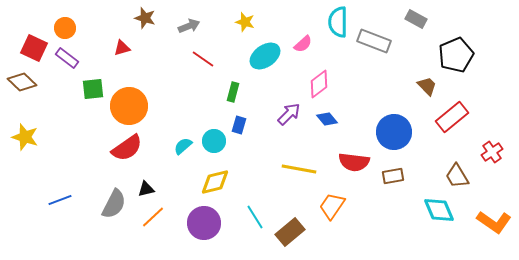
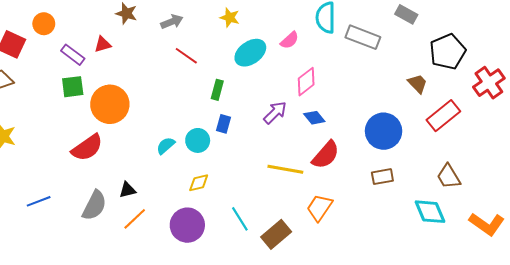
purple rectangle: (67, 58) -> (73, 55), moved
red semicircle: (127, 148) -> (87, 148), moved
red cross: (492, 152) -> (489, 83), moved, size x1.4
red semicircle: (354, 162) -> (326, 155), moved, turned -56
yellow diamond: (215, 182) -> (199, 183), size x0.7

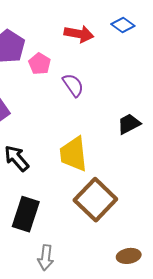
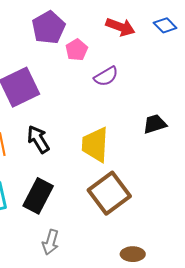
purple semicircle: (73, 85) -> (106, 76), turned 85

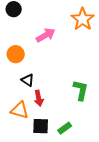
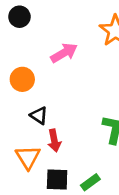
orange triangle: (20, 110) -> (28, 157), turned 42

TASK DETAILS:
Although the records contain pictures, the copy should consist of their text alone, reproduced exactly.

FINISHED EXERCISE:
purple rectangle: (67, 58) -> (73, 55), moved
red semicircle: (127, 148) -> (87, 148), moved
red cross: (492, 152) -> (489, 83), moved, size x1.4
red semicircle: (354, 162) -> (326, 155), moved, turned -56
yellow diamond: (215, 182) -> (199, 183), size x0.7

purple semicircle: (73, 85) -> (106, 76), turned 85

orange triangle: (20, 110) -> (28, 157), turned 42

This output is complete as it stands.